## [What you are asked to do]
The output must start at the line containing "C3: 220pF (GND, N7) -> 15nF (GND, N7)" in the records below and stop at the last line, matching each line exactly and leaving out every picture.

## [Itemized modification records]
- - -

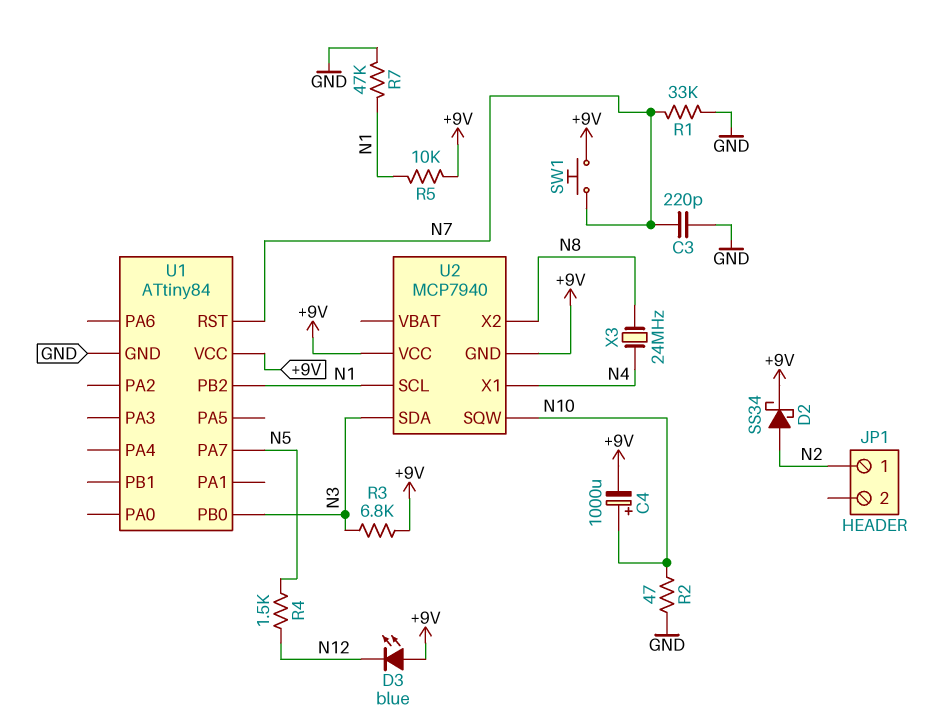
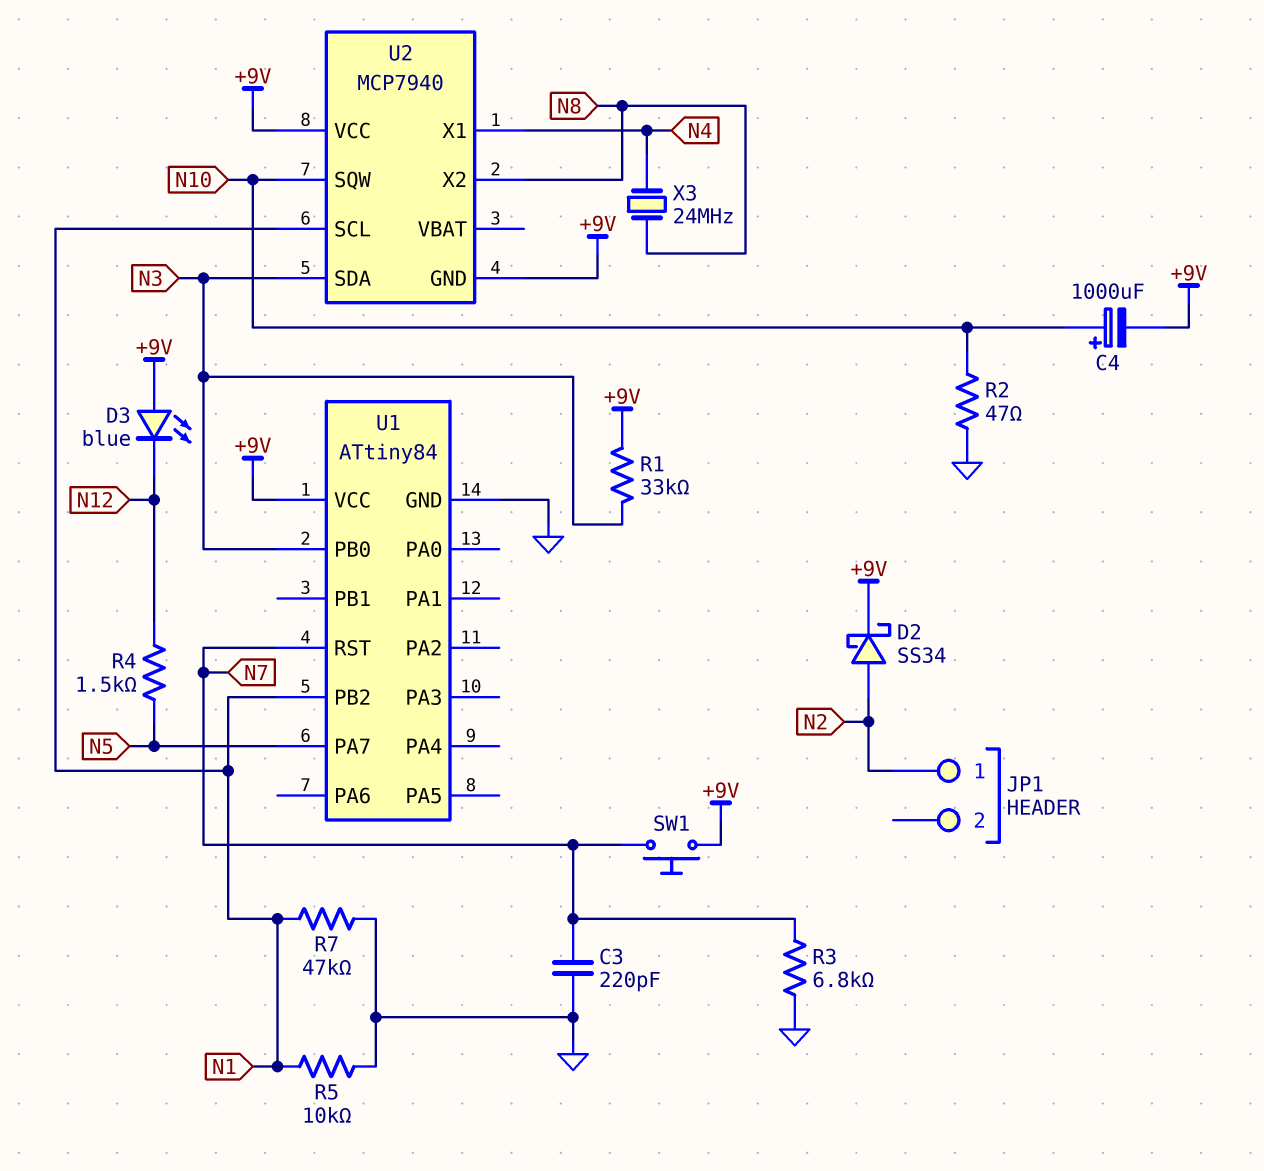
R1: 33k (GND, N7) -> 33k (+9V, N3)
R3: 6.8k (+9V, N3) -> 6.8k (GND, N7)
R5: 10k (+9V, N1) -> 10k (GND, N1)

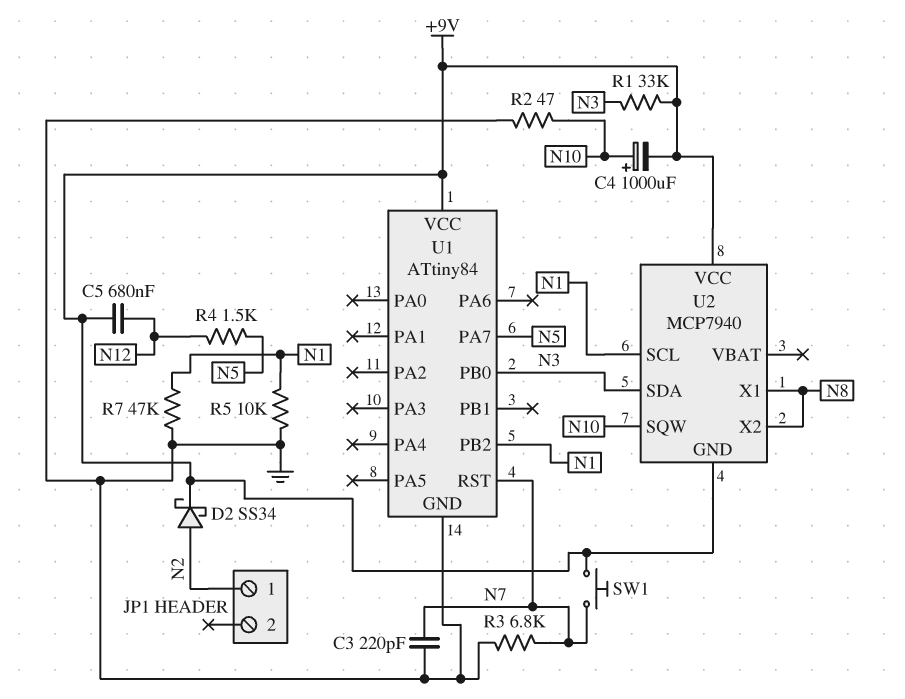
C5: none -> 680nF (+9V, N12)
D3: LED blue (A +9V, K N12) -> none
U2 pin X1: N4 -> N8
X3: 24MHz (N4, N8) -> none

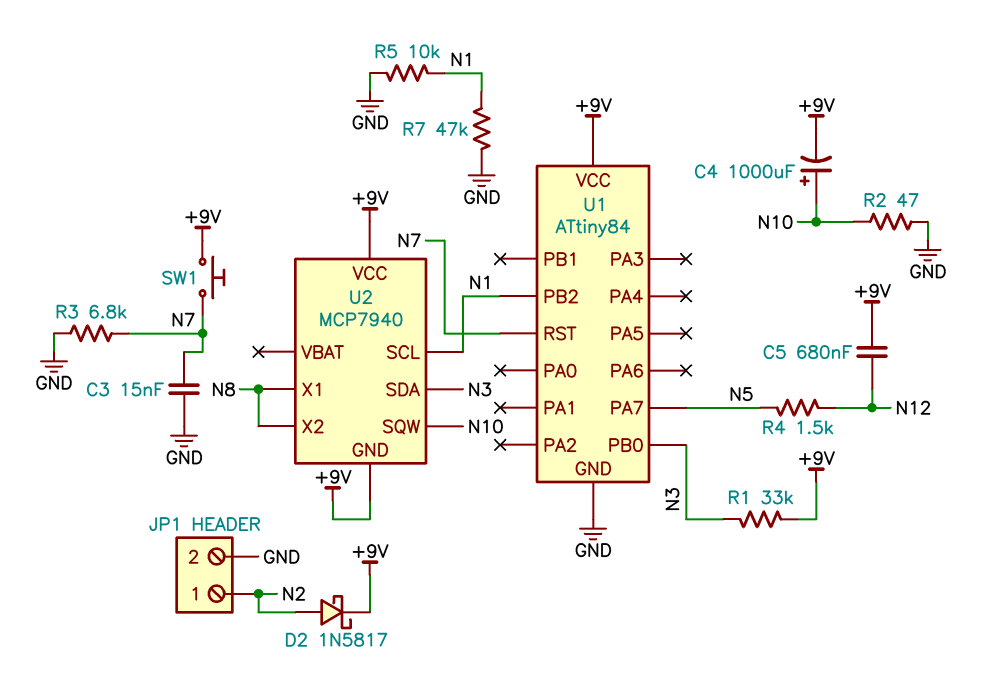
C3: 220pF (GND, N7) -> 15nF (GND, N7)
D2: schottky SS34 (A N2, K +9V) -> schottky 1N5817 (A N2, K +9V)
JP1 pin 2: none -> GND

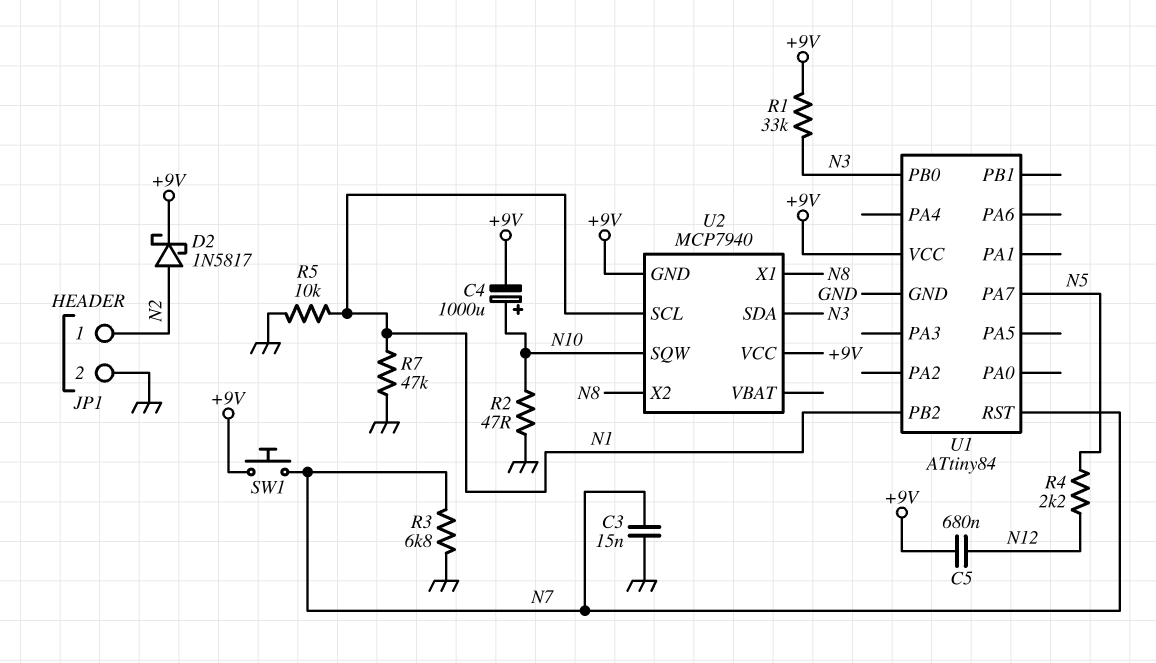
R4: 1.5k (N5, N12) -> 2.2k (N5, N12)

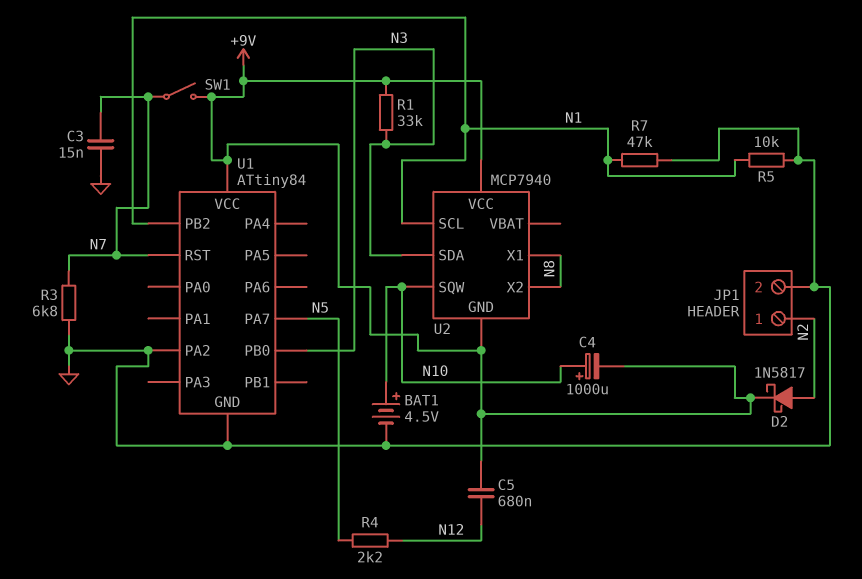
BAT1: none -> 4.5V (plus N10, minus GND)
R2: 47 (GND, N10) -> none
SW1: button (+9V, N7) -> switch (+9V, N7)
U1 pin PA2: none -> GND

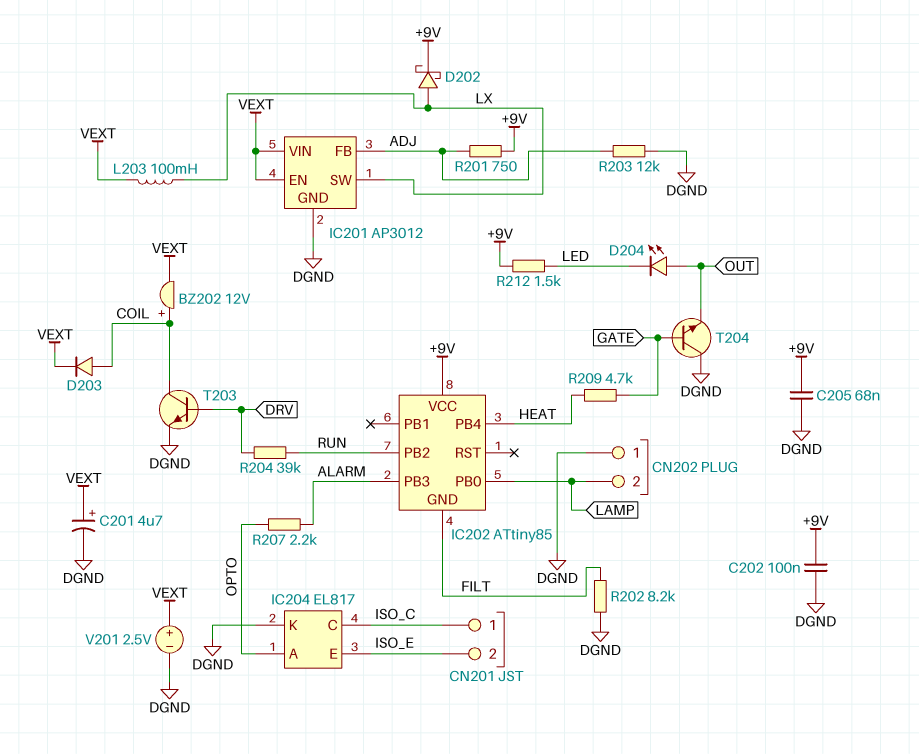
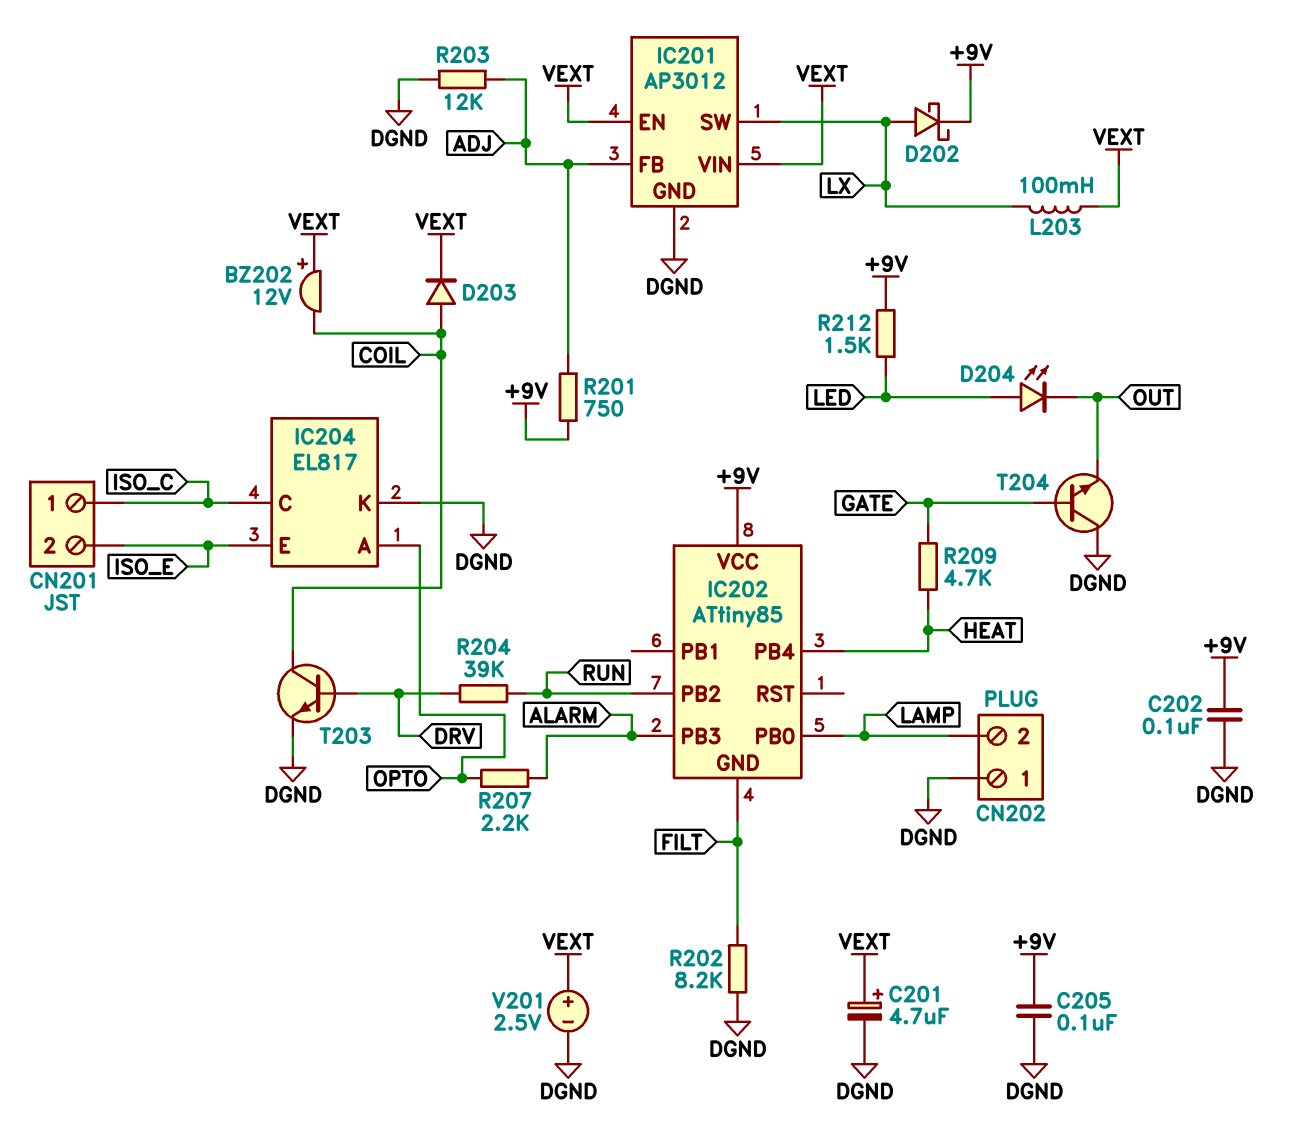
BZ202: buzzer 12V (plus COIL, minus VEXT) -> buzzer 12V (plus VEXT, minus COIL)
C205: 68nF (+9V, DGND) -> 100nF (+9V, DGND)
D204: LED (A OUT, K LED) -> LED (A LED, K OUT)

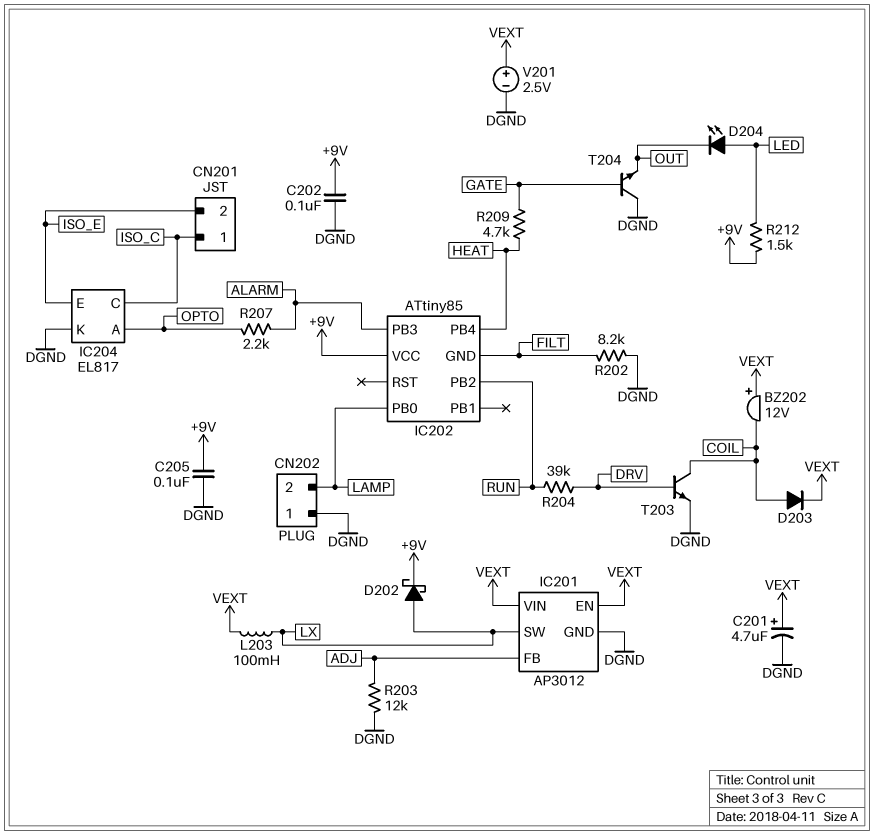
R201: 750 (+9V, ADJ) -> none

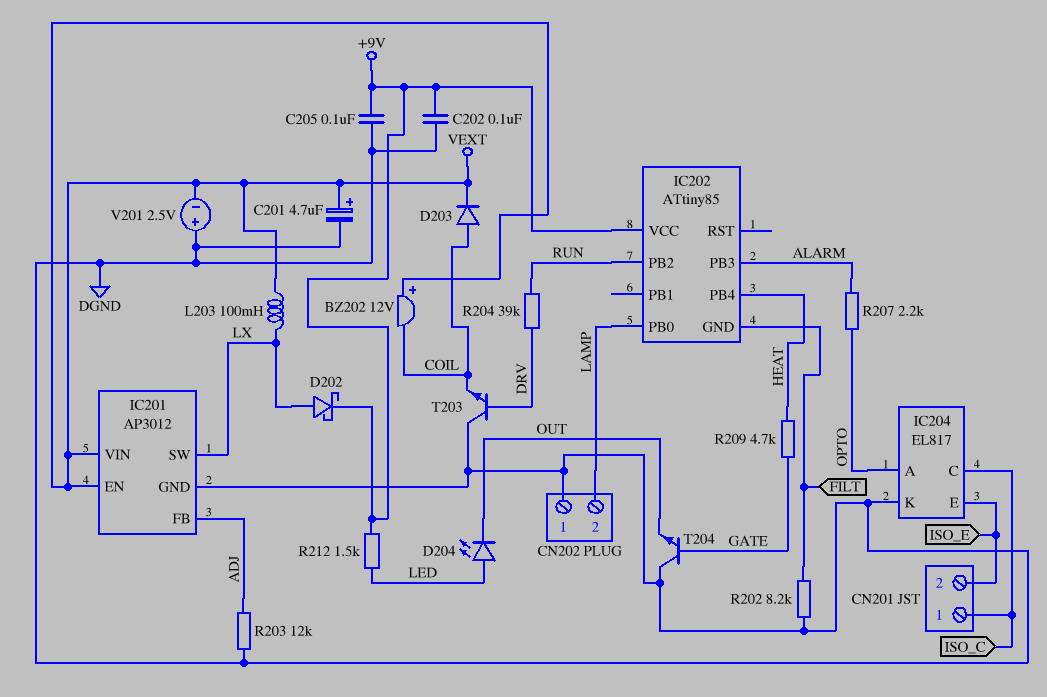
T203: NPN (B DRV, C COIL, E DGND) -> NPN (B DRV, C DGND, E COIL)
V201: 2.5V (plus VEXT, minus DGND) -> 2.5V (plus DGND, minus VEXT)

- - -

## [Solution to the exercise]
C3: 220pF (GND, N7) -> 15nF (GND, N7)
D2: schottky SS34 (A N2, K +9V) -> schottky 1N5817 (A N2, K +9V)
JP1 pin 2: none -> GND

R4: 1.5k (N5, N12) -> 2.2k (N5, N12)

BAT1: none -> 4.5V (plus N10, minus GND)
R2: 47 (GND, N10) -> none
SW1: button (+9V, N7) -> switch (+9V, N7)
U1 pin PA2: none -> GND

BZ202: buzzer 12V (plus COIL, minus VEXT) -> buzzer 12V (plus VEXT, minus COIL)
C205: 68nF (+9V, DGND) -> 100nF (+9V, DGND)
D204: LED (A OUT, K LED) -> LED (A LED, K OUT)

R201: 750 (+9V, ADJ) -> none

T203: NPN (B DRV, C COIL, E DGND) -> NPN (B DRV, C DGND, E COIL)
V201: 2.5V (plus VEXT, minus DGND) -> 2.5V (plus DGND, minus VEXT)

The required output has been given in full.